(Task to complete)
The task calls for an exact copy of the records, without any images.
+++
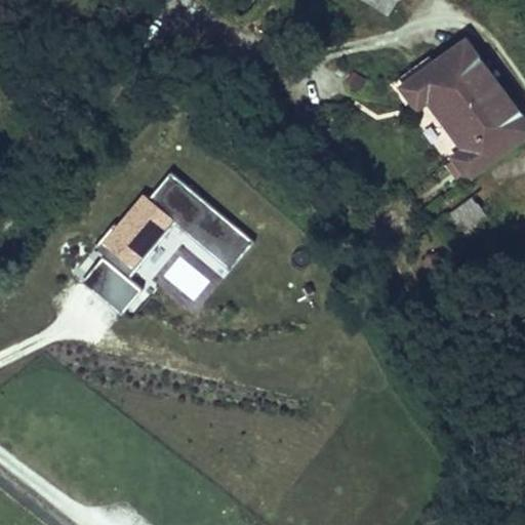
[(362,0),(388,15),(397,0),(362,0)]
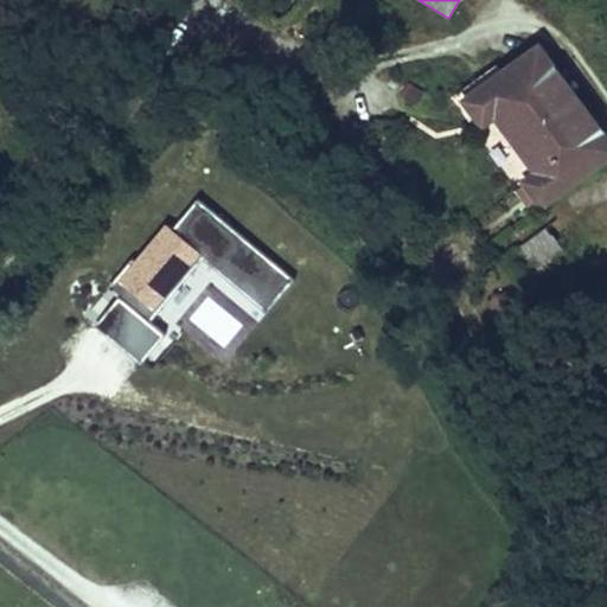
[(606,208),(606,154),(562,83),(509,116),(528,146),(538,139),(570,190),(560,197),(579,227),(606,208)]
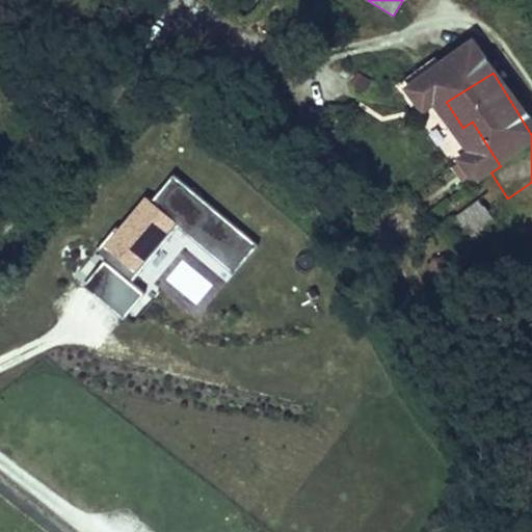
[(165,168),(76,281),(123,318),(143,292),(131,282),(176,225),(233,272),(258,241),(165,168)]
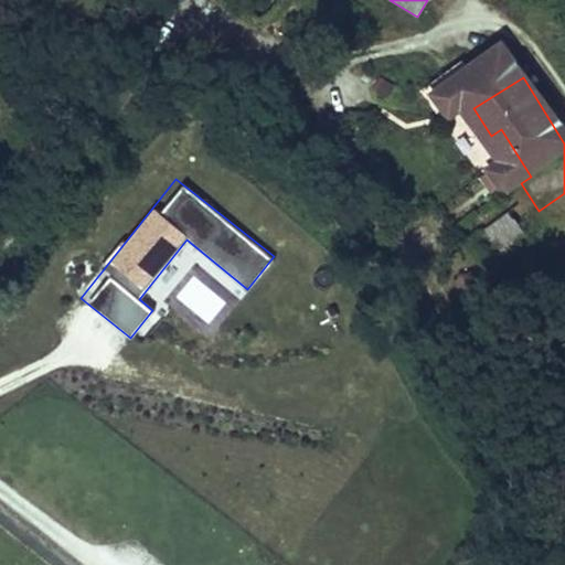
[(492,251),(522,236),(512,213),(481,227),(492,251)]
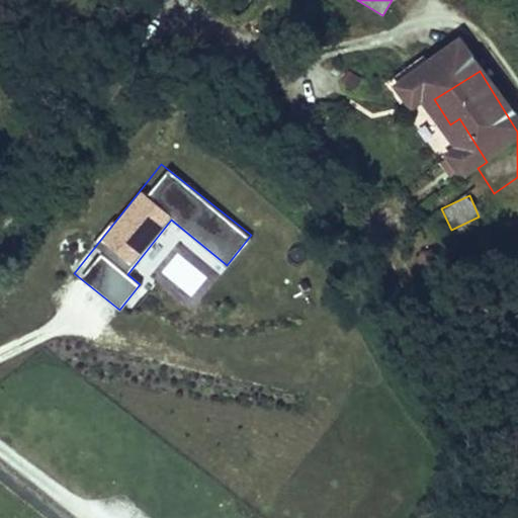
[(517,212),(503,216),(507,232),(517,229),(517,212)]
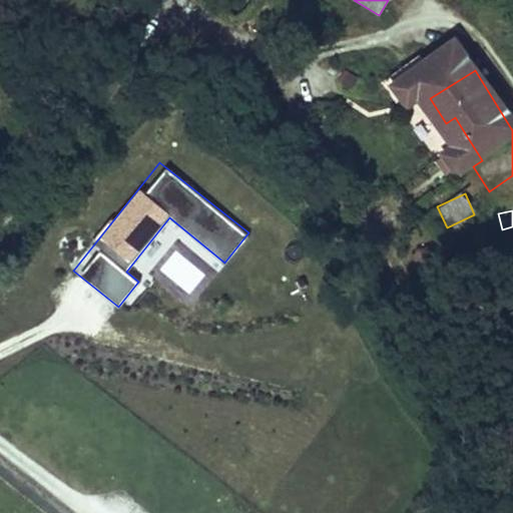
[(141,263),(159,270),(152,287),(199,305),(221,249),(172,231),(167,243),(151,236),(141,263)]
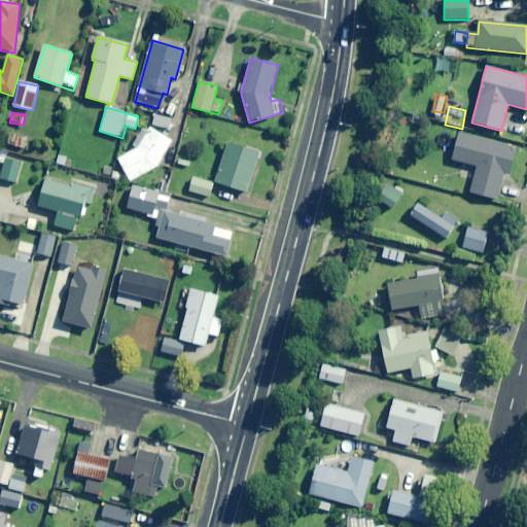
[(172,141),(151,129),(137,148),(117,159),(130,180),(155,168),(172,141)]
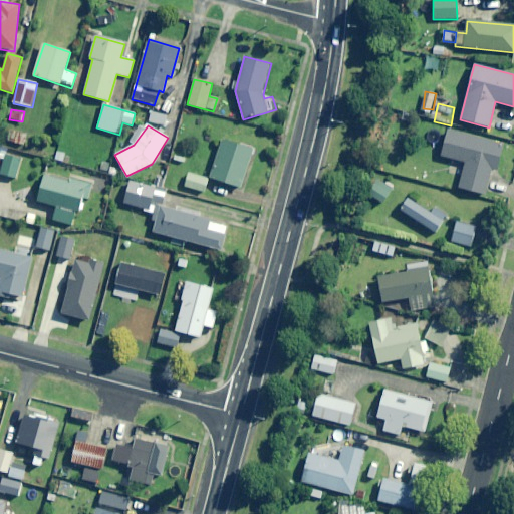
[(502,145),(448,130),(440,156),(463,162),(466,163),(459,188),(483,195),(490,169),(495,171),(502,145)]
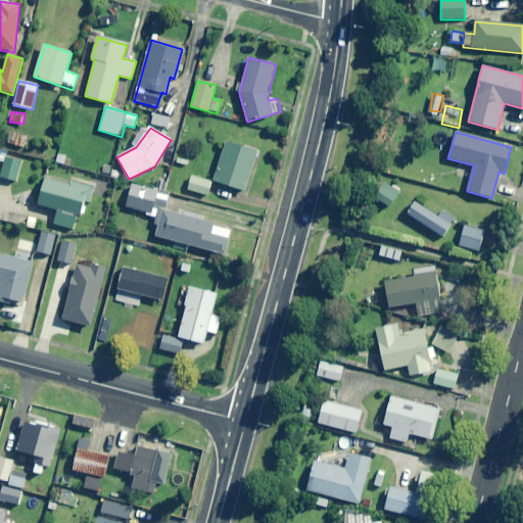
[(255,151),(225,141),(212,181),(244,190),(255,151)]
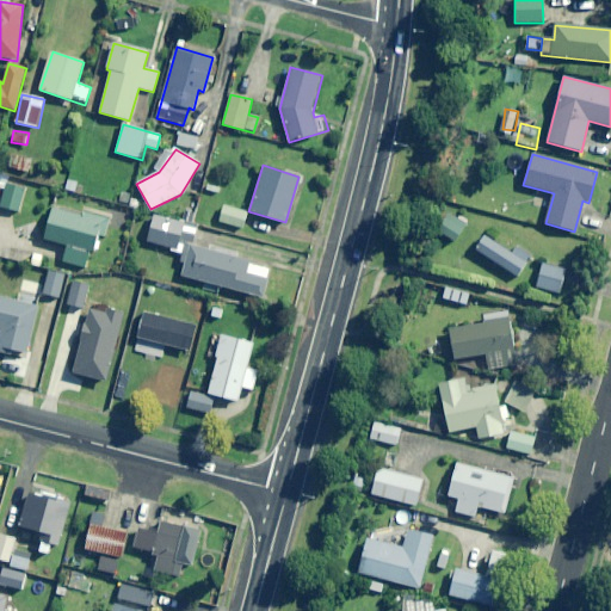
[(29,189),(0,179),(0,187),(5,190),(0,205),(0,207),(20,214),(29,189)]
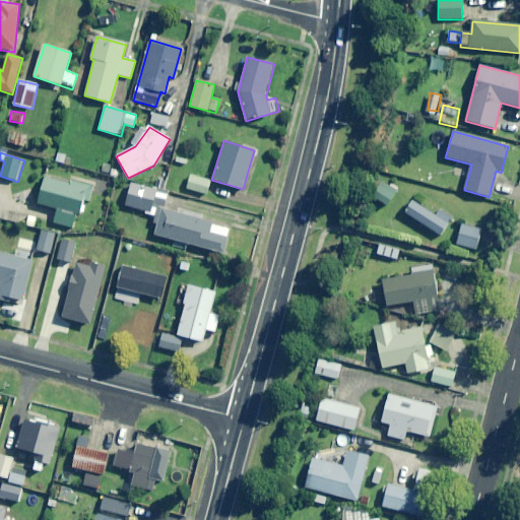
[(187,176),(184,192),(206,197),(210,181),(187,176)]
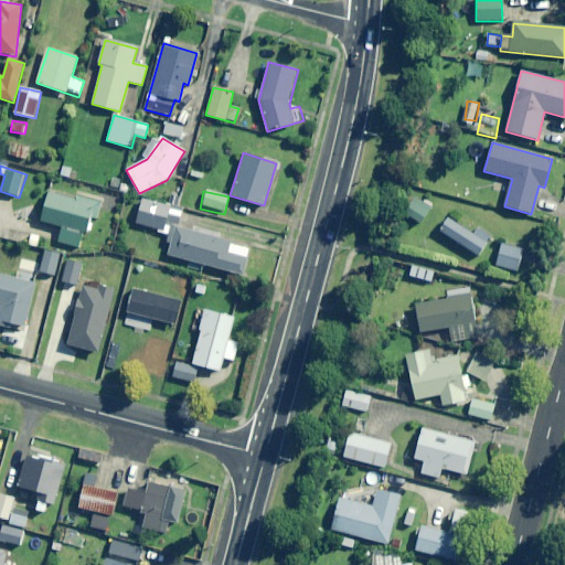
[(77,202),(50,193),(40,222),(62,228),(57,242),(80,248),(89,215),(96,217),(100,204),(80,198),(77,202)]
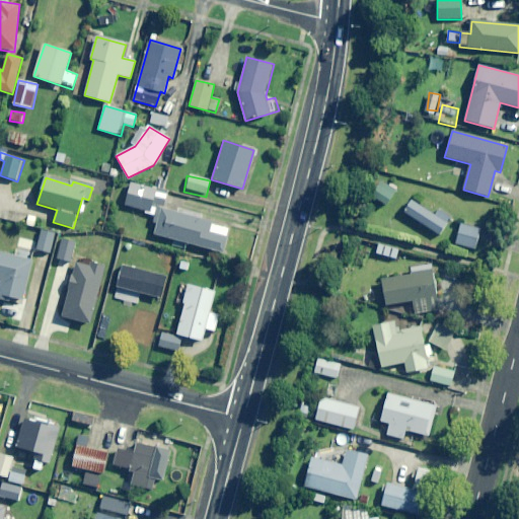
[(395,190),(380,181),(372,198),(387,206),(395,190)]
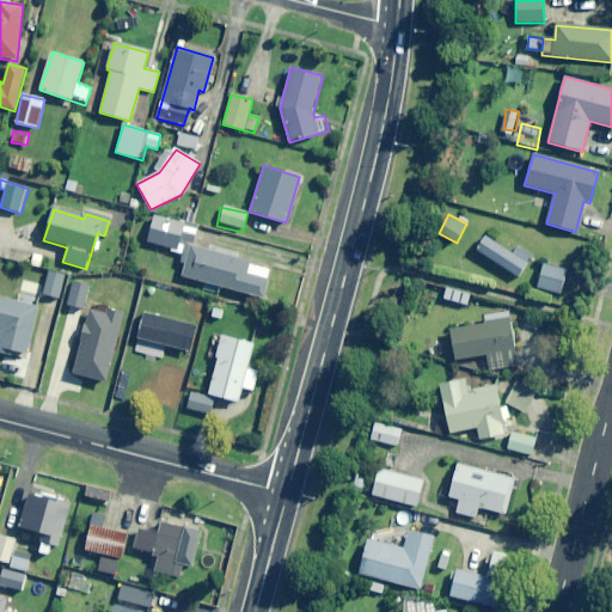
[(146,244),(183,254),(185,244),(179,242),(183,225),(153,216),(146,244)]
+++
(Answer space)
[(362,0),(388,15),(397,0),(362,0)]
[(606,208),(606,154),(562,83),(509,116),(528,146),(538,139),(570,190),(560,197),(579,227),(606,208)]
[(165,168),(76,281),(123,318),(143,292),(131,282),(176,225),(233,272),(258,241),(165,168)]
[(492,251),(522,236),(512,213),(481,227),(492,251)]
[(517,212),(503,216),(507,232),(517,229),(517,212)]
[(141,263),(159,270),(152,287),(199,305),(221,249),(172,231),(167,243),(151,236),(141,263)]
[(172,141),(151,129),(137,148),(117,159),(130,180),(155,168),(172,141)]
[(502,145),(448,130),(440,156),(463,162),(466,163),(459,188),(483,195),(490,169),(495,171),(502,145)]
[(255,151),(225,141),(212,181),(244,190),(255,151)]
[(29,189),(0,179),(0,187),(5,190),(0,205),(0,207),(20,214),(29,189)]
[(187,176),(184,192),(206,197),(210,181),(187,176)]
[(77,202),(50,193),(40,222),(62,228),(57,242),(80,248),(89,215),(96,217),(100,204),(80,198),(77,202)]
[(395,190),(380,181),(372,198),(387,206),(395,190)]
[(146,244),(183,254),(185,244),(179,242),(183,225),(153,216),(146,244)]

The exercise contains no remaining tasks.